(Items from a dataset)
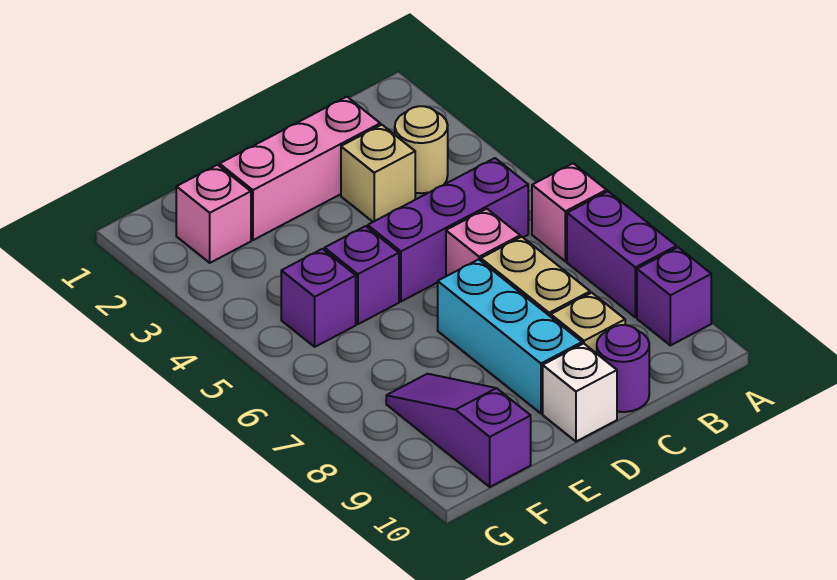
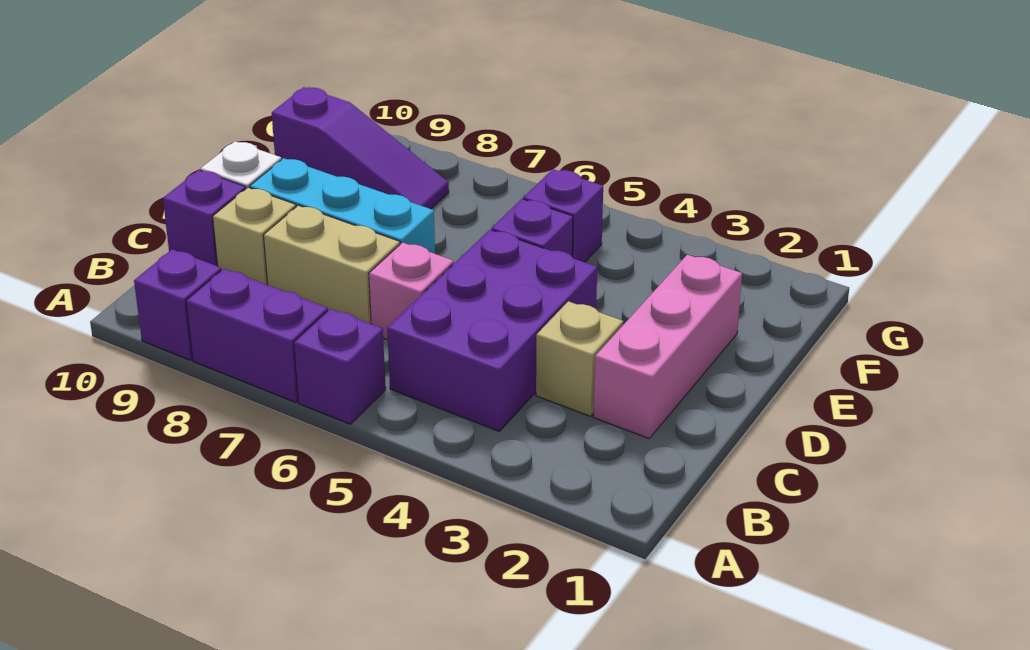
pink brick A6 level 1 -> purple brick A6 level 1
tan round brick B3 level 1 -> none
purple brick B5:D5 level 1 -> purple brick B4:D5 level 1
purple round brick C10 level 1 -> purple brick C10 level 1
pink brick F2 level 1 -> none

--- About this exercise ---
Find each line in the records holding the string "purple" and show it.

--- Completed task ---
pink brick A6 level 1 -> purple brick A6 level 1
purple brick B5:D5 level 1 -> purple brick B4:D5 level 1
purple round brick C10 level 1 -> purple brick C10 level 1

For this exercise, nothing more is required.